Work to be completed
Every entry below should appear in the answer exactly as written, apart from the pictures.

---*---

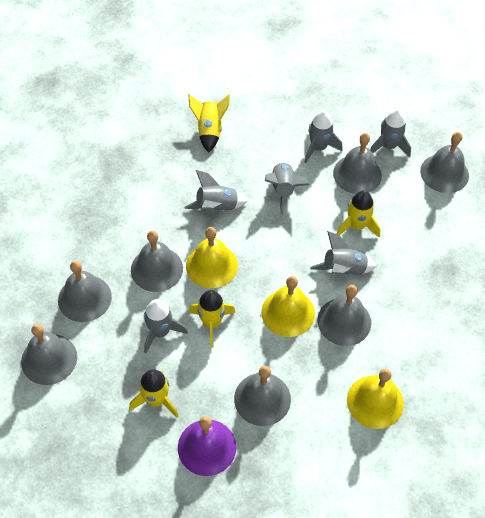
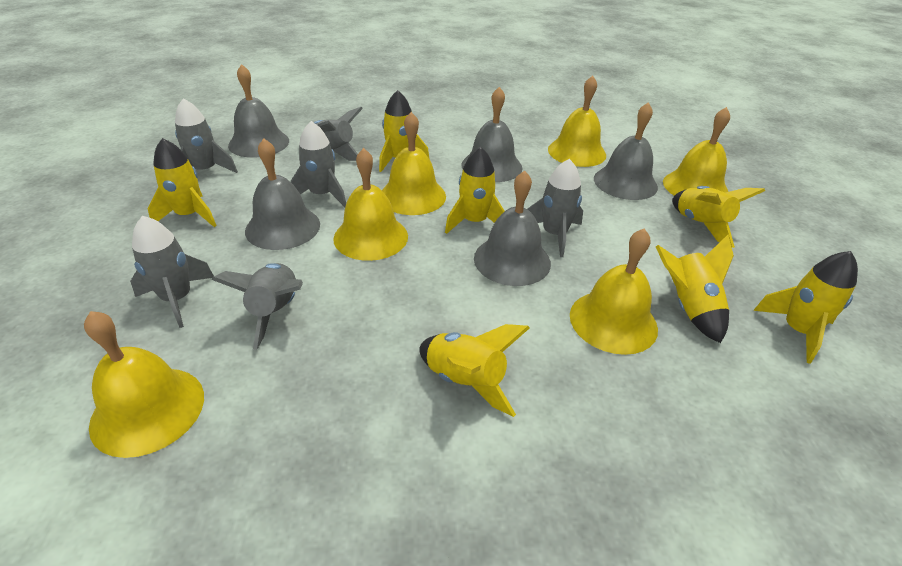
grey bell: 7 -> 5
purple bell: 1 -> 0
yellow bell: 3 -> 6
yellow rocket: 4 -> 7

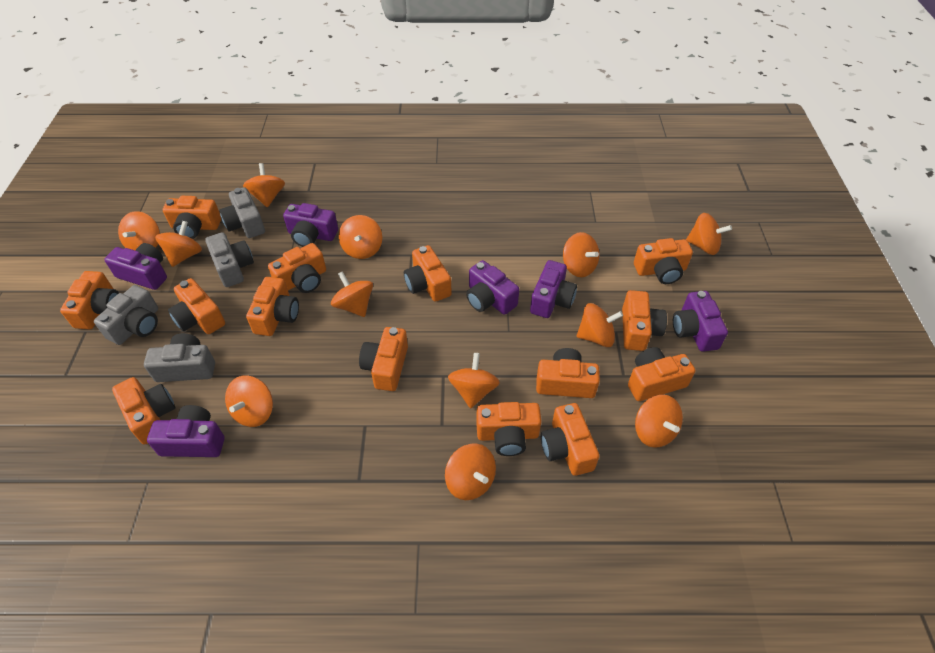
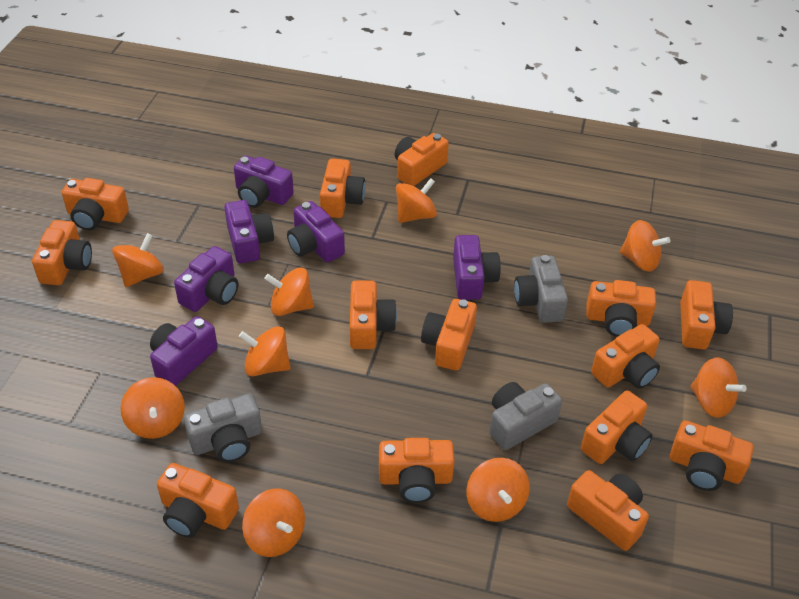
grey camera: 4 -> 3
orange spinning top: 12 -> 9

---*---

Written reply
grey bell: 7 -> 5
purple bell: 1 -> 0
yellow bell: 3 -> 6
yellow rocket: 4 -> 7

grey camera: 4 -> 3
orange spinning top: 12 -> 9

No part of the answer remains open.